Recorded information:
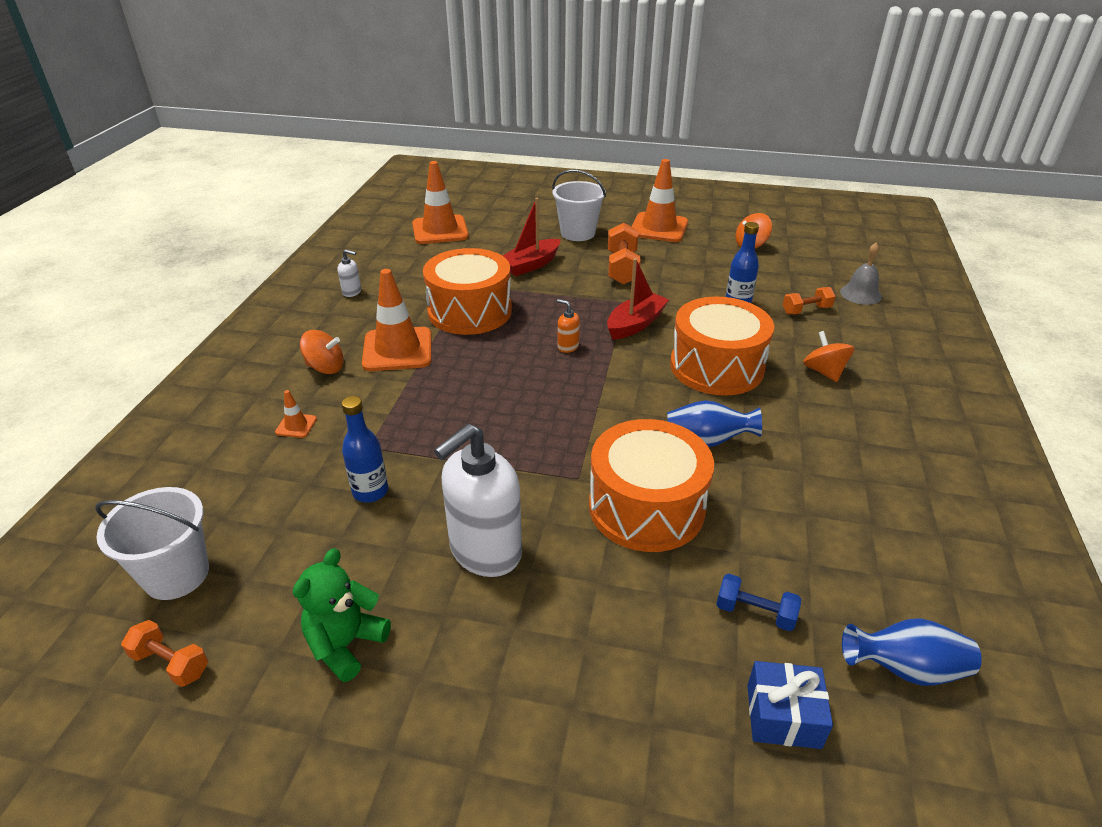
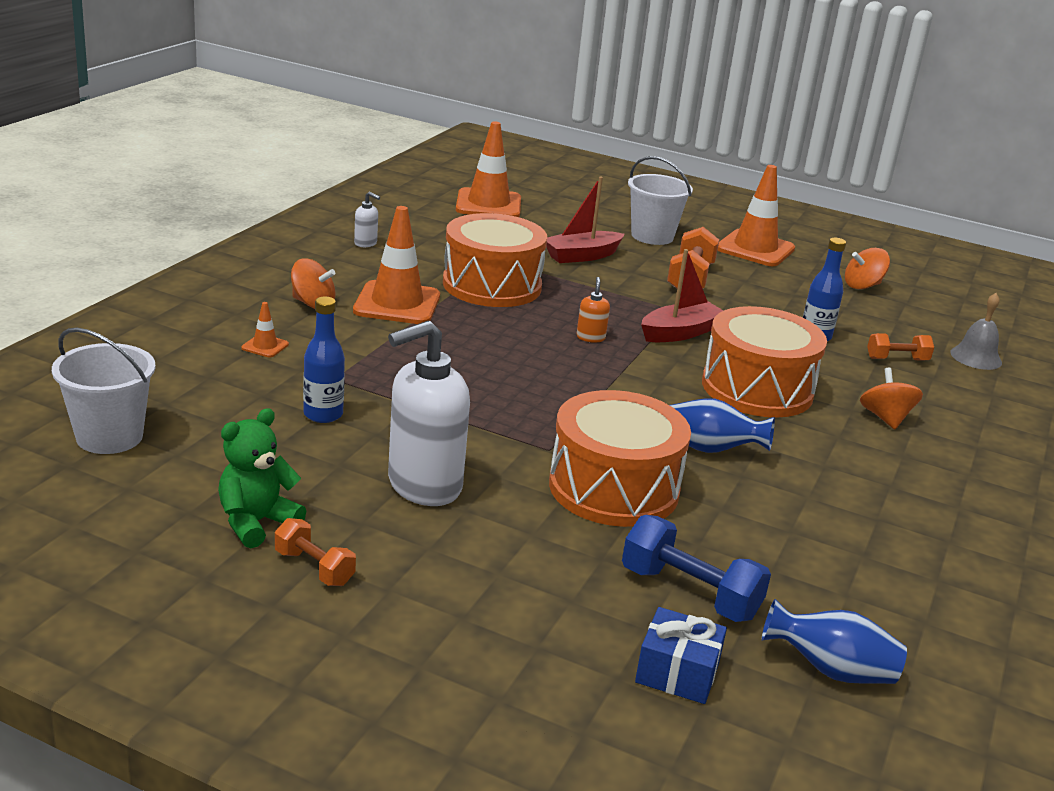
camera: 10 degrees right, 10 degrees down
(171, 663) = (86, 499): orange dumbbell -> orange dumbbell (314, 568)
(568, 347) = (590, 337): orange soap dispenser -> orange soap dispenser turned 45 degrees clockwise
(755, 612) = (689, 593): blue dumbbell -> blue dumbbell, size x1.64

Assignment: Restate the full listing verbatim and drop every picture.

Task answer:
camera: 10 degrees right, 10 degrees down
(171, 663) = (86, 499): orange dumbbell -> orange dumbbell (314, 568)
(568, 347) = (590, 337): orange soap dispenser -> orange soap dispenser turned 45 degrees clockwise
(755, 612) = (689, 593): blue dumbbell -> blue dumbbell, size x1.64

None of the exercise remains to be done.